■ **DATA FOR THE TASK**:

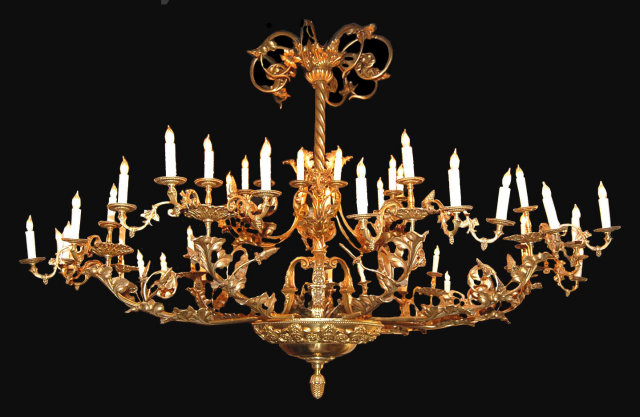
Where is `arm of chandelier`? The height and width of the screenshot is (417, 640). arm of chandelier is located at coordinates (115, 287), (225, 282), (397, 276), (464, 317).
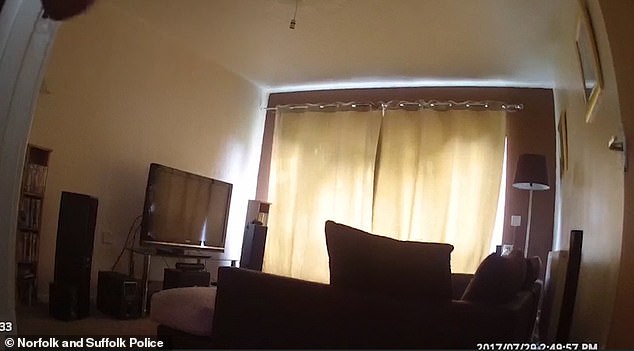
Locate an element on the screen. The image size is (634, 351). white ceiling is located at coordinates (378, 32).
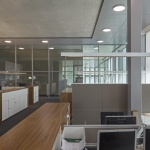
You are a GUI agent. You are given a task and a screenshot of the screen. Output one action in this format:
    pyautogui.click(x=<x>, y=<y>)
    Task: Click on the black back of computer screen
    The width and height of the screenshot is (150, 150).
    Given the screenshot: What is the action you would take?
    pyautogui.click(x=118, y=118)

■ **THE EXERCISE**: Please rewrite all the rows above with "screenshot" changed to "image" everywhere and nothing else altered, and leave the pictures out.

■ **SOLUTION**:
Where is `arm of chandelier`? The height and width of the image is (417, 640). arm of chandelier is located at coordinates (115, 287), (225, 282), (397, 276), (464, 317).
Locate an element on the screen. The image size is (634, 351). white ceiling is located at coordinates (378, 32).
You are a GUI agent. You are given a task and a image of the screen. Output one action in this format:
    pyautogui.click(x=<x>, y=<y>)
    Task: Click on the black back of computer screen
    The width and height of the image is (150, 150).
    Given the image: What is the action you would take?
    pyautogui.click(x=118, y=118)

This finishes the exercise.